##### Supplied material

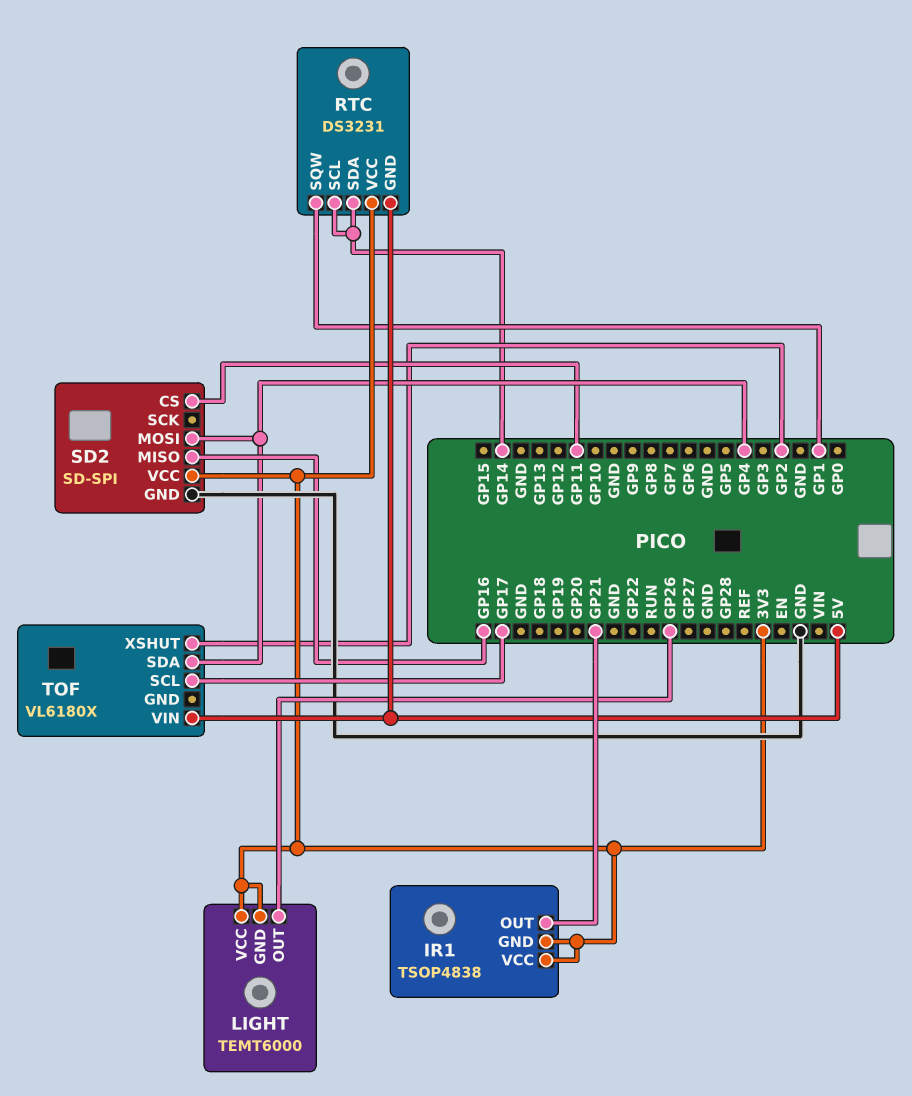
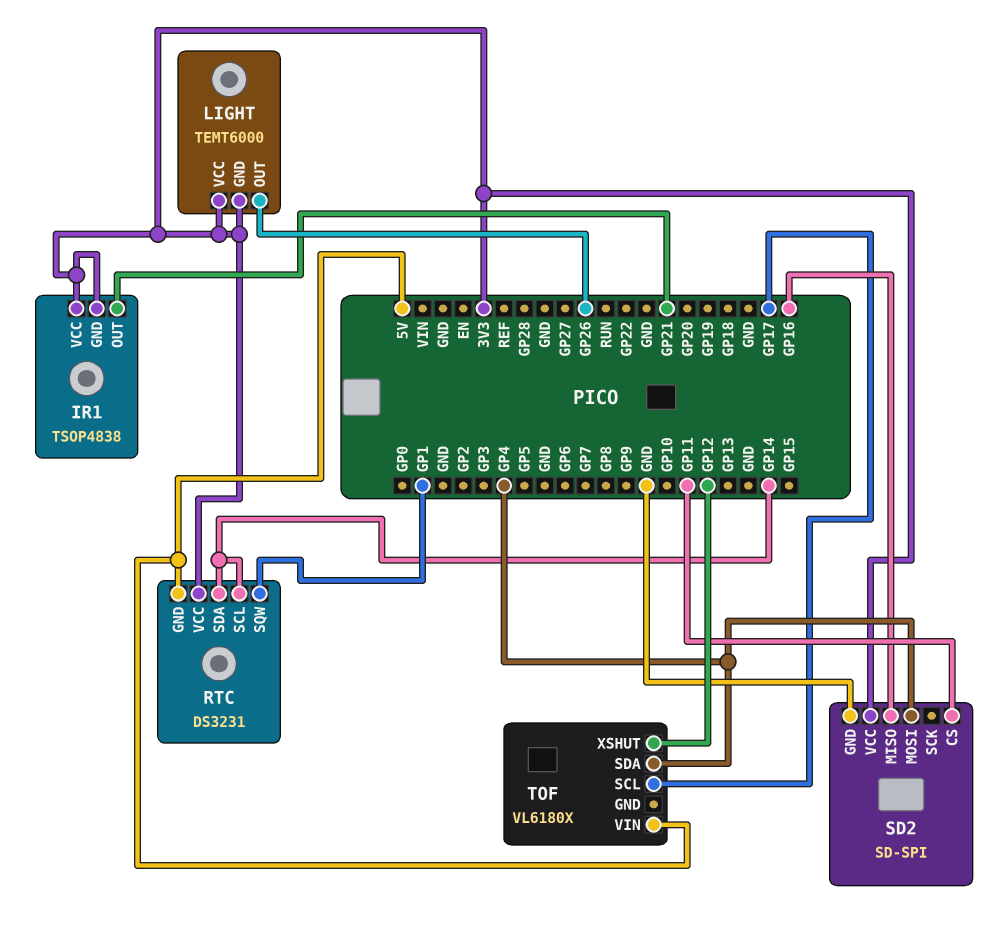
TOF pin XSHUT: GP2 -> GP12

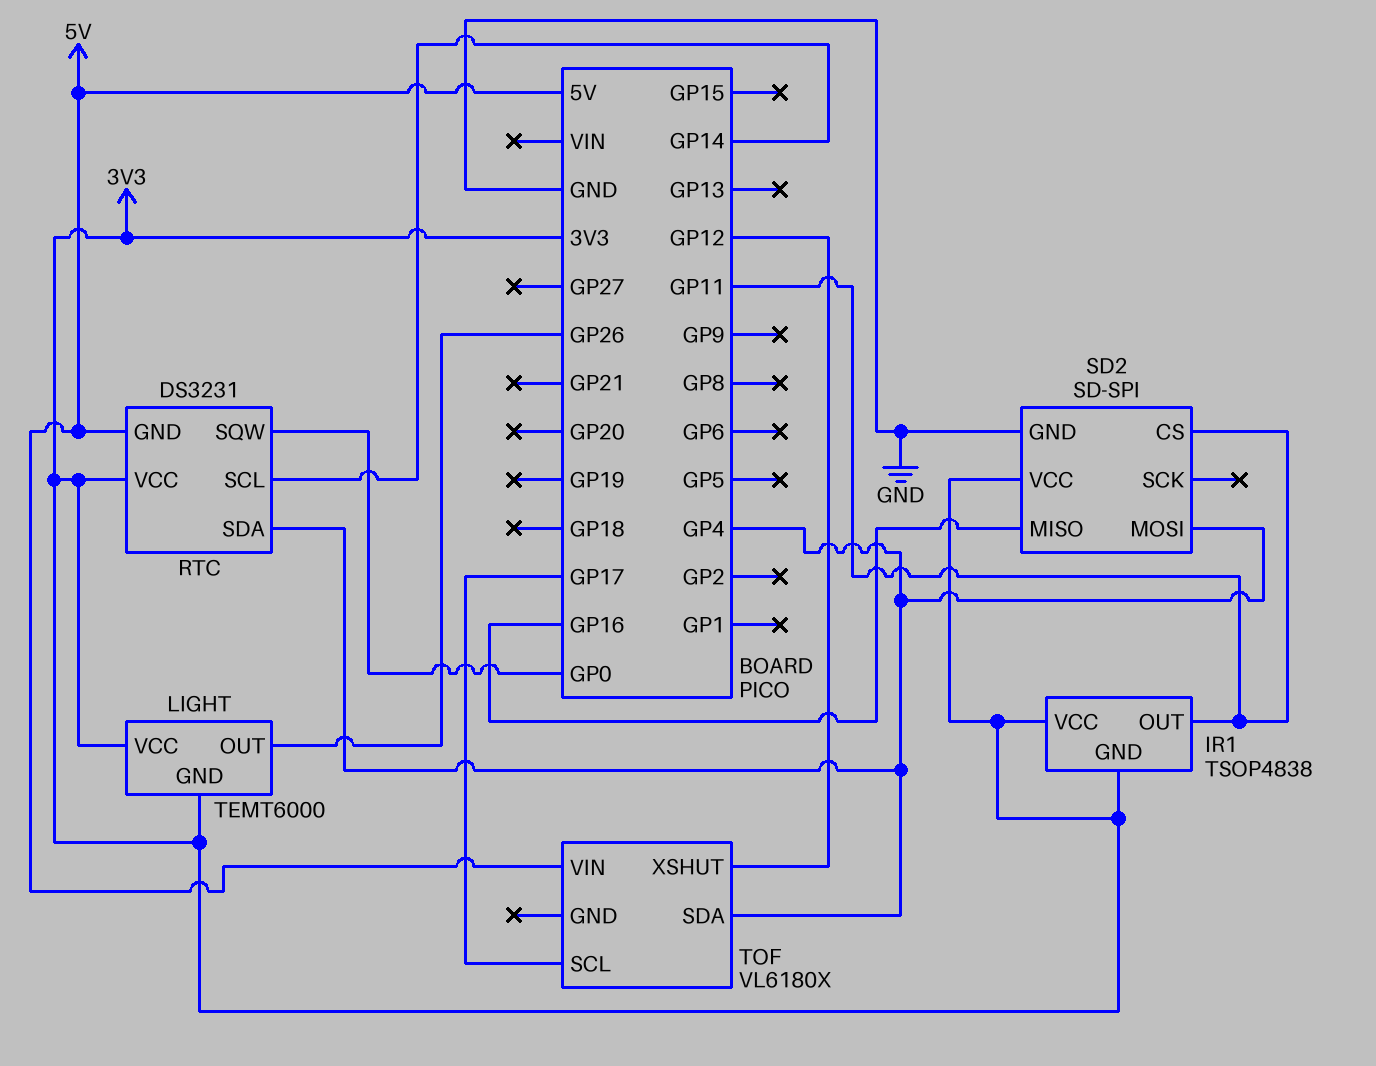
IR1 pin OUT: GP21 -> GP11
RTC pin SDA: GP14 -> GP4
RTC pin SQW: GP1 -> GP0

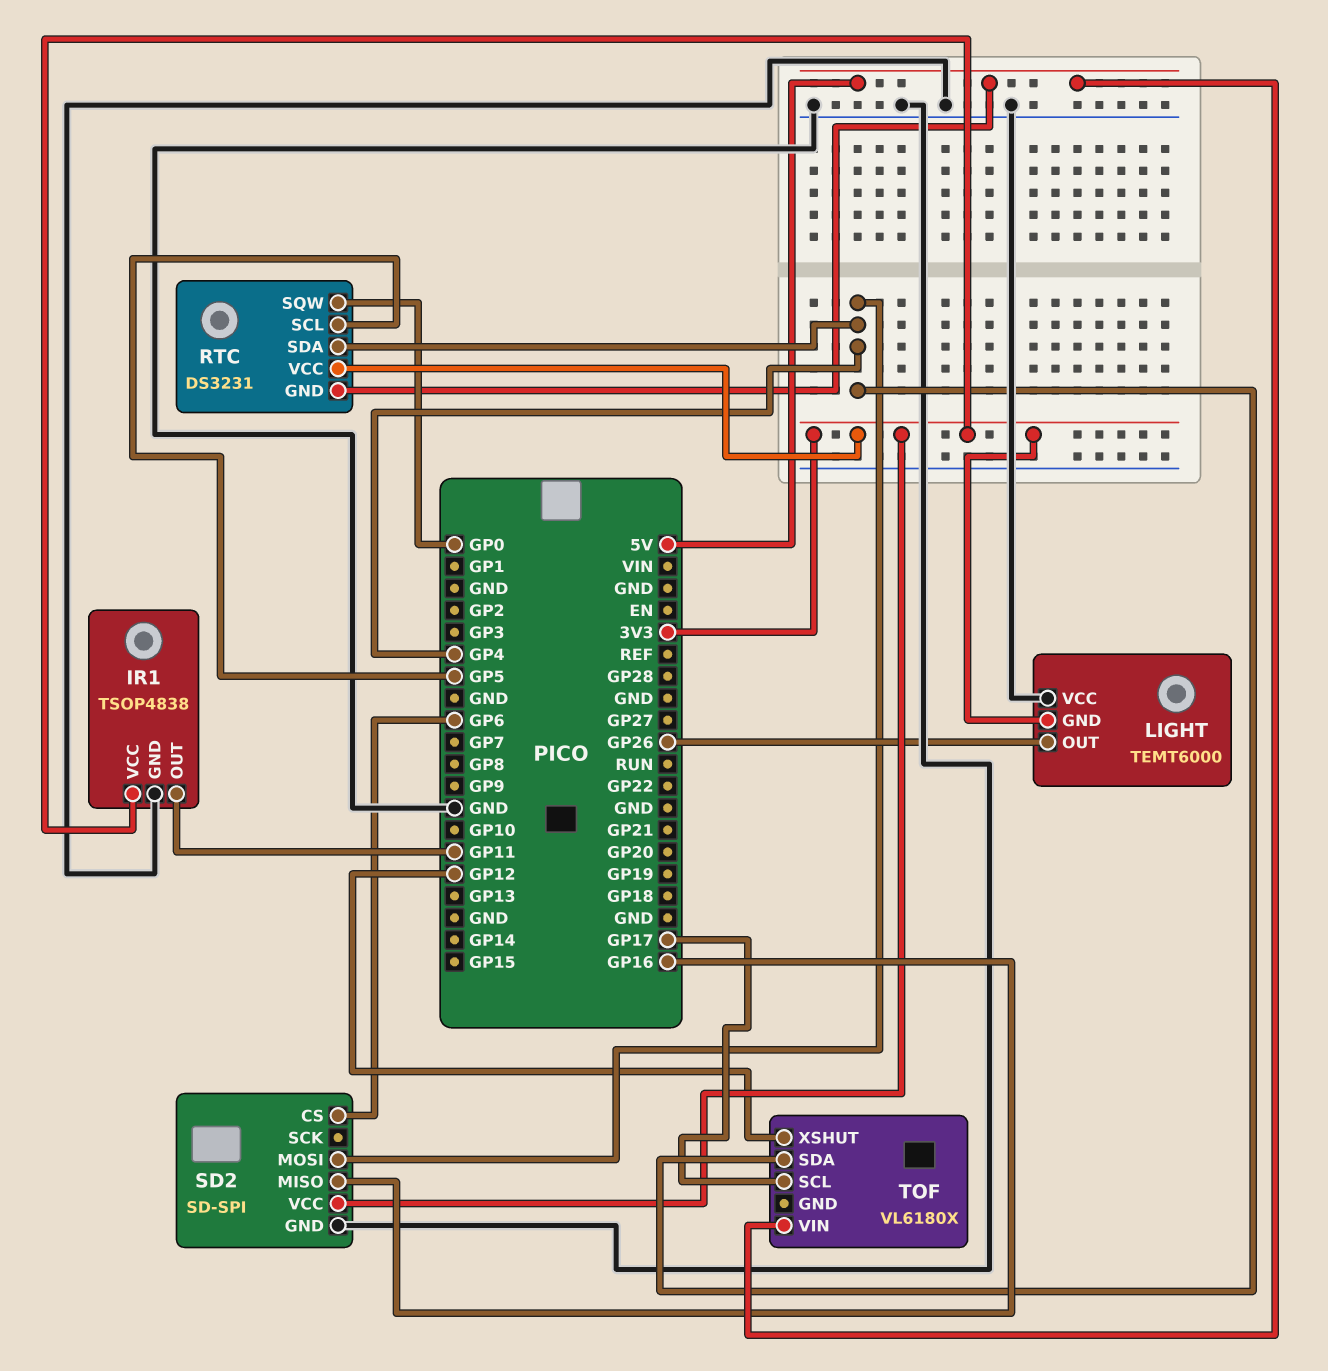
IR1 pin GND: 3V3 -> GND
LIGHT pin VCC: 3V3 -> GND
RTC pin SCL: GP14 -> GP5
SD2 pin CS: GP11 -> GP6

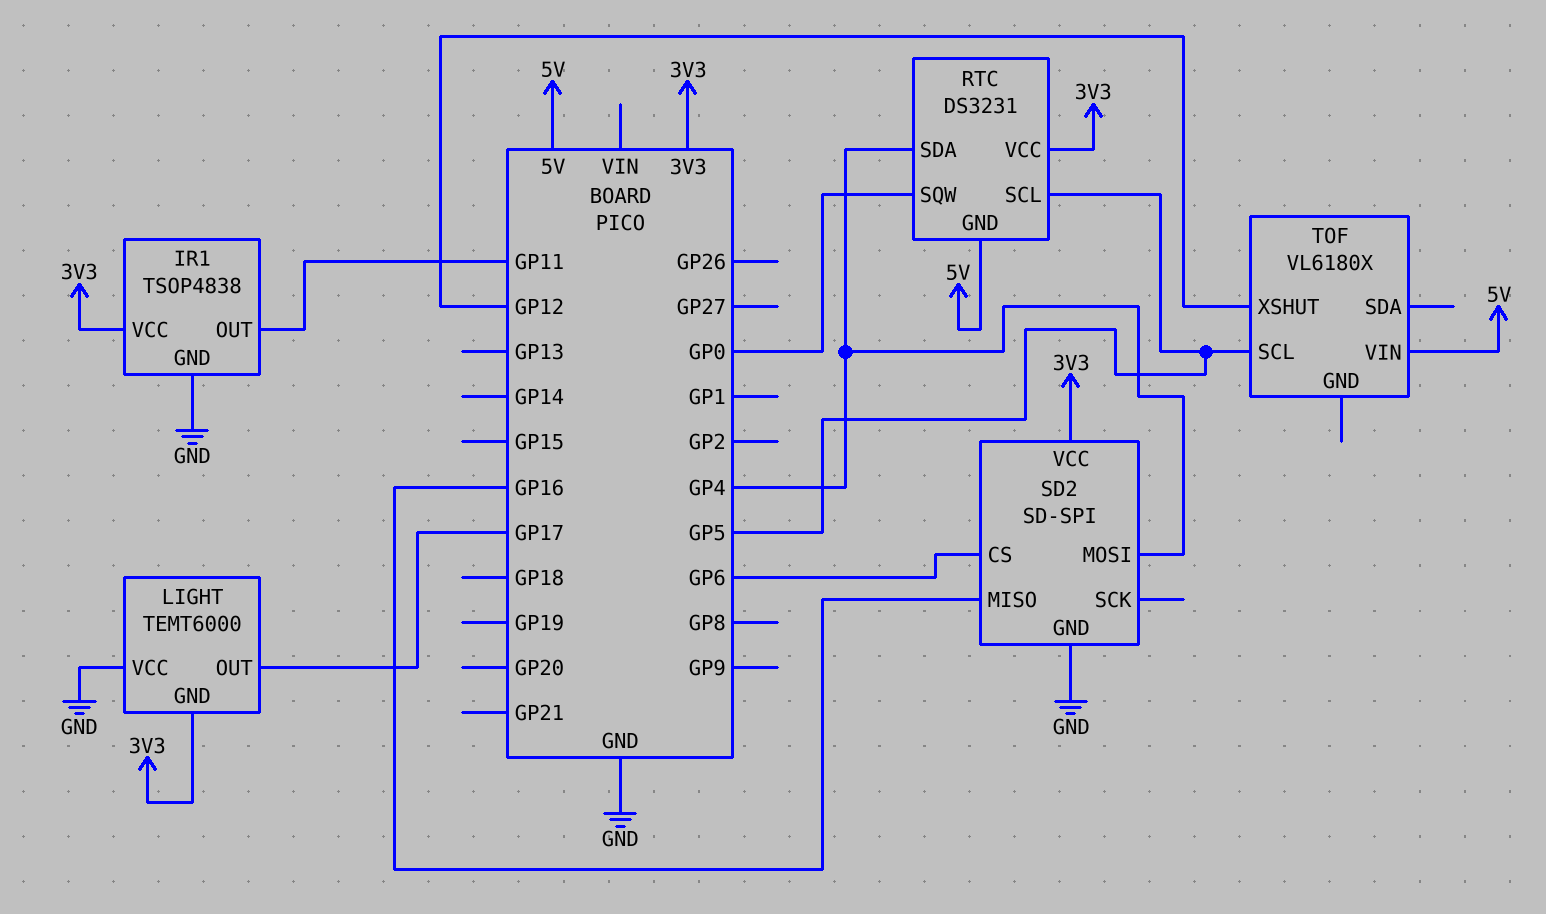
LIGHT pin OUT: GP26 -> GP17
TOF pin SCL: GP17 -> GP5
TOF pin SDA: GP4 -> none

##########

Prompt: Gather up every line in the data above that contains the word "LIGHT", copying each one.

Finished task:
LIGHT pin VCC: 3V3 -> GND
LIGHT pin OUT: GP26 -> GP17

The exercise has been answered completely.